--- start Dataset excerpts ---
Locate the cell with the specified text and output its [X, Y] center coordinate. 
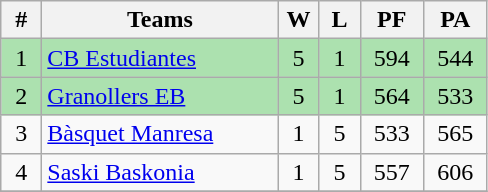
594 [392, 58]
3 [22, 134]
Granollers EB [160, 96]
565 [456, 134]
PA [456, 20]
Saski Baskonia [160, 172]
L [340, 20]
CB Estudiantes [160, 58]
Bàsquet Manresa [160, 134]
557 [392, 172]
Teams [160, 20]
PF [392, 20]
W [298, 20]
544 [456, 58]
4 [22, 172]
# [22, 20]
564 [392, 96]
2 [22, 96]
606 [456, 172]
Search for the cell housing the specified text and yield its (X, Y) center coordinate. 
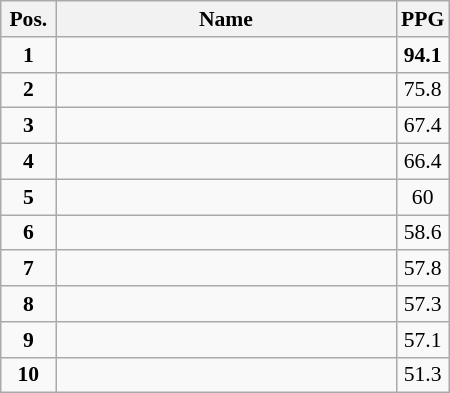
6 (28, 233)
10 (28, 375)
67.4 (422, 126)
58.6 (422, 233)
66.4 (422, 162)
3 (28, 126)
57.1 (422, 340)
57.8 (422, 269)
Pos. (28, 19)
Name (226, 19)
60 (422, 197)
5 (28, 197)
4 (28, 162)
PPG (422, 19)
51.3 (422, 375)
8 (28, 304)
9 (28, 340)
7 (28, 269)
94.1 (422, 55)
2 (28, 90)
75.8 (422, 90)
1 (28, 55)
57.3 (422, 304)
Pinpoint the cell where the given text exists, returning its [X, Y] midpoint coordinate. 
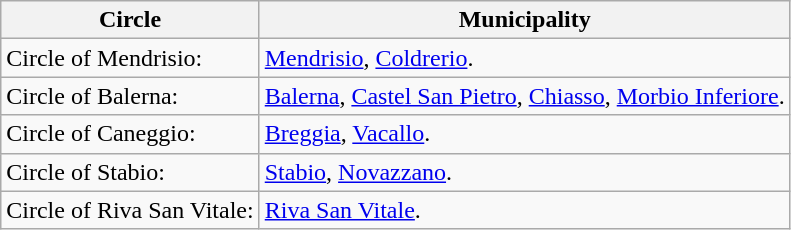
Mendrisio, Coldrerio. [524, 58]
Circle of Mendrisio: [130, 58]
Circle of Riva San Vitale: [130, 210]
Circle of Caneggio: [130, 134]
Breggia, Vacallo. [524, 134]
Circle [130, 20]
Municipality [524, 20]
Riva San Vitale. [524, 210]
Circle of Stabio: [130, 172]
Stabio, Novazzano. [524, 172]
Circle of Balerna: [130, 96]
Balerna, Castel San Pietro, Chiasso, Morbio Inferiore. [524, 96]
Capture the cell that displays the provided text and extract its [X, Y] central coordinate. 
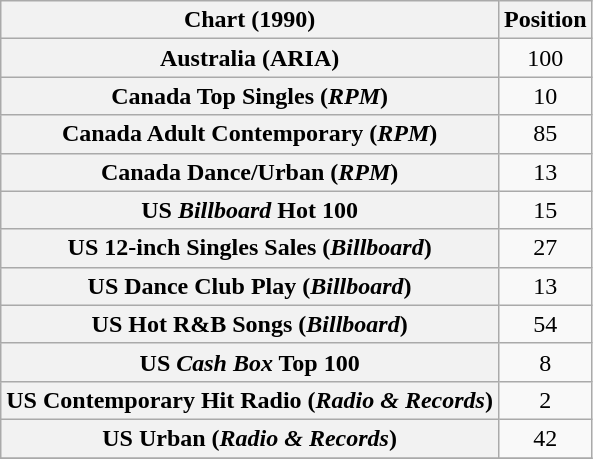
85 [545, 134]
27 [545, 248]
US 12-inch Singles Sales (Billboard) [250, 248]
Chart (1990) [250, 20]
US Billboard Hot 100 [250, 210]
US Dance Club Play (Billboard) [250, 286]
8 [545, 362]
42 [545, 438]
Canada Adult Contemporary (RPM) [250, 134]
100 [545, 58]
15 [545, 210]
54 [545, 324]
Canada Top Singles (RPM) [250, 96]
US Urban (Radio & Records) [250, 438]
US Hot R&B Songs (Billboard) [250, 324]
US Contemporary Hit Radio (Radio & Records) [250, 400]
Position [545, 20]
10 [545, 96]
Canada Dance/Urban (RPM) [250, 172]
US Cash Box Top 100 [250, 362]
Australia (ARIA) [250, 58]
2 [545, 400]
Scan for the cell matching the given text and deliver its [X, Y] coordinate at center. 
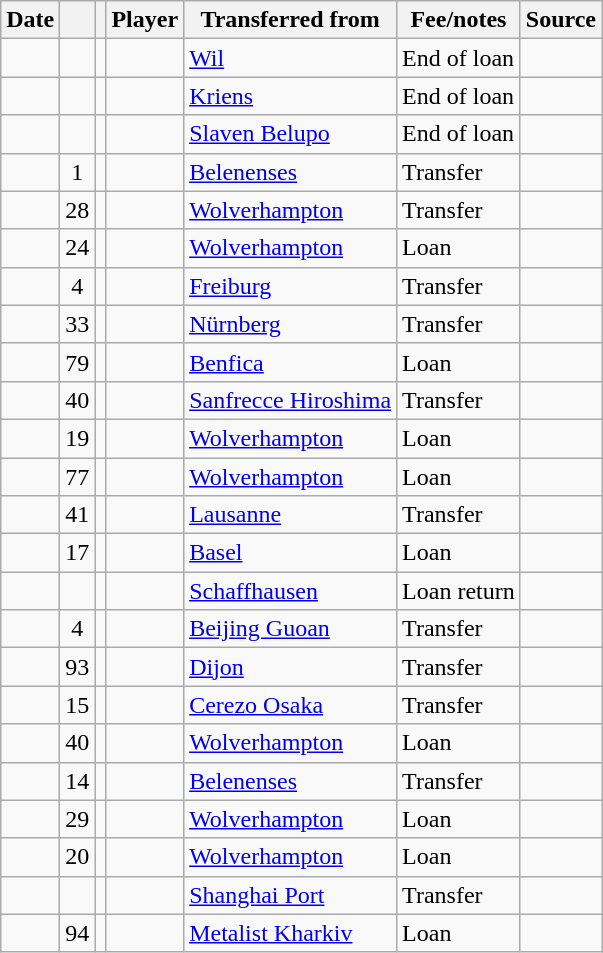
24 [78, 248]
Cerezo Osaka [290, 705]
28 [78, 210]
93 [78, 667]
Source [560, 20]
14 [78, 781]
Date [30, 20]
17 [78, 553]
Basel [290, 553]
Benfica [290, 362]
Nürnberg [290, 324]
Metalist Kharkiv [290, 933]
15 [78, 705]
Wil [290, 58]
Transferred from [290, 20]
20 [78, 857]
Lausanne [290, 515]
Fee/notes [459, 20]
29 [78, 819]
19 [78, 438]
1 [78, 172]
41 [78, 515]
Freiburg [290, 286]
Slaven Belupo [290, 134]
94 [78, 933]
Player [145, 20]
Loan return [459, 591]
Shanghai Port [290, 895]
Sanfrecce Hiroshima [290, 400]
79 [78, 362]
Schaffhausen [290, 591]
33 [78, 324]
Beijing Guoan [290, 629]
Dijon [290, 667]
Kriens [290, 96]
77 [78, 477]
Output the (X, Y) coordinate of the center of the cell containing the given text.  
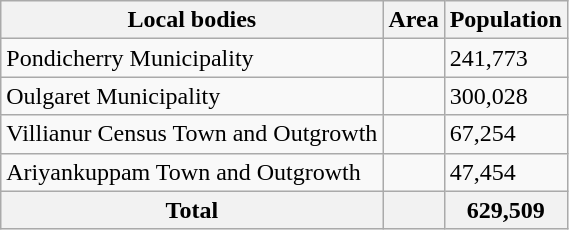
Ariyankuppam Town and Outgrowth (192, 172)
67,254 (506, 134)
629,509 (506, 210)
47,454 (506, 172)
Villianur Census Town and Outgrowth (192, 134)
Area (414, 20)
Population (506, 20)
Total (192, 210)
Pondicherry Municipality (192, 58)
300,028 (506, 96)
241,773 (506, 58)
Oulgaret Municipality (192, 96)
Local bodies (192, 20)
Extract the (X, Y) coordinate from the center of the cell holding the provided text.  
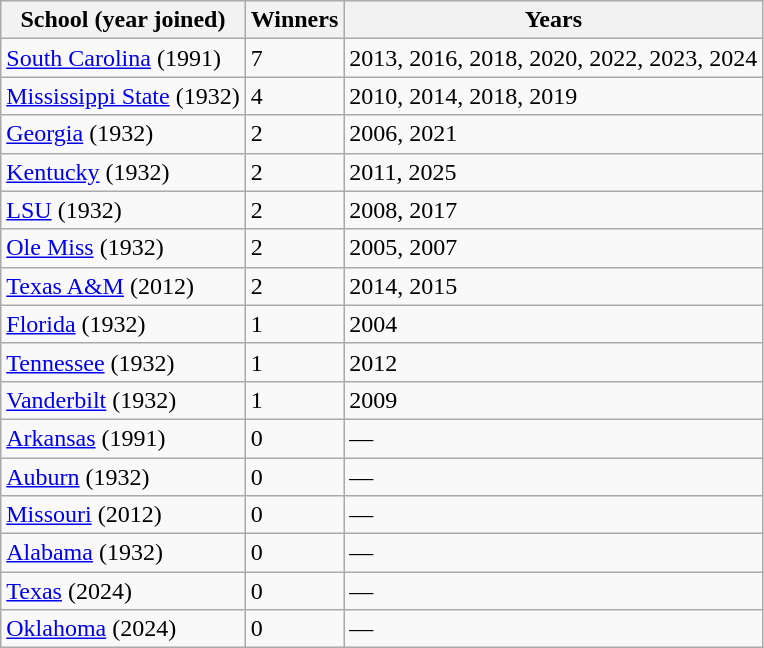
2004 (554, 324)
Kentucky (1932) (123, 172)
Ole Miss (1932) (123, 248)
2009 (554, 400)
Missouri (2012) (123, 515)
Alabama (1932) (123, 553)
Auburn (1932) (123, 477)
4 (294, 96)
LSU (1932) (123, 210)
2011, 2025 (554, 172)
2014, 2015 (554, 286)
South Carolina (1991) (123, 58)
Arkansas (1991) (123, 438)
Oklahoma (2024) (123, 629)
2006, 2021 (554, 134)
Years (554, 20)
Winners (294, 20)
Florida (1932) (123, 324)
Mississippi State (1932) (123, 96)
7 (294, 58)
Texas (2024) (123, 591)
Tennessee (1932) (123, 362)
Texas A&M (2012) (123, 286)
2005, 2007 (554, 248)
2013, 2016, 2018, 2020, 2022, 2023, 2024 (554, 58)
Vanderbilt (1932) (123, 400)
2008, 2017 (554, 210)
School (year joined) (123, 20)
2010, 2014, 2018, 2019 (554, 96)
Georgia (1932) (123, 134)
2012 (554, 362)
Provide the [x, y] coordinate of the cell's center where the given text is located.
--- end Dataset excerpts ---
● **Problem details**:
Convert everything from the first of the lines above down to and including the line containing "Capture the cell" into a numbered list. Omit blank lines and leave the pictures out.

● **The solution**:
1. Locate the cell with the specified text and output its [X, Y] center coordinate. 
2. 594 [392, 58]
3. 3 [22, 134]
4. Granollers EB [160, 96]
5. 565 [456, 134]
6. PA [456, 20]
7. Saski Baskonia [160, 172]
8. L [340, 20]
9. CB Estudiantes [160, 58]
10. Bàsquet Manresa [160, 134]
11. 557 [392, 172]
12. Teams [160, 20]
13. PF [392, 20]
14. W [298, 20]
15. 544 [456, 58]
16. 4 [22, 172]
17. # [22, 20]
18. 564 [392, 96]
19. 2 [22, 96]
20. 606 [456, 172]
21. Search for the cell housing the specified text and yield its (X, Y) center coordinate. 
22. 6 (28, 233)
23. 10 (28, 375)
24. 67.4 (422, 126)
25. 58.6 (422, 233)
26. 66.4 (422, 162)
27. 3 (28, 126)
28. 57.1 (422, 340)
29. 57.8 (422, 269)
30. Pos. (28, 19)
31. Name (226, 19)
32. 60 (422, 197)
33. 5 (28, 197)
34. 4 (28, 162)
35. PPG (422, 19)
36. 51.3 (422, 375)
37. 8 (28, 304)
38. 9 (28, 340)
39. 7 (28, 269)
40. 94.1 (422, 55)
41. 2 (28, 90)
42. 75.8 (422, 90)
43. 1 (28, 55)
44. 57.3 (422, 304)
45. Pinpoint the cell where the given text exists, returning its [X, Y] midpoint coordinate. 
46. Mendrisio, Coldrerio. [524, 58]
47. Circle of Mendrisio: [130, 58]
48. Circle of Riva San Vitale: [130, 210]
49. Circle of Caneggio: [130, 134]
50. Breggia, Vacallo. [524, 134]
51. Circle [130, 20]
52. Municipality [524, 20]
53. Riva San Vitale. [524, 210]
54. Circle of Stabio: [130, 172]
55. Stabio, Novazzano. [524, 172]
56. Circle of Balerna: [130, 96]
57. Balerna, Castel San Pietro, Chiasso, Morbio Inferiore. [524, 96]
58. Capture the cell that displays the provided text and extract its [X, Y] central coordinate. 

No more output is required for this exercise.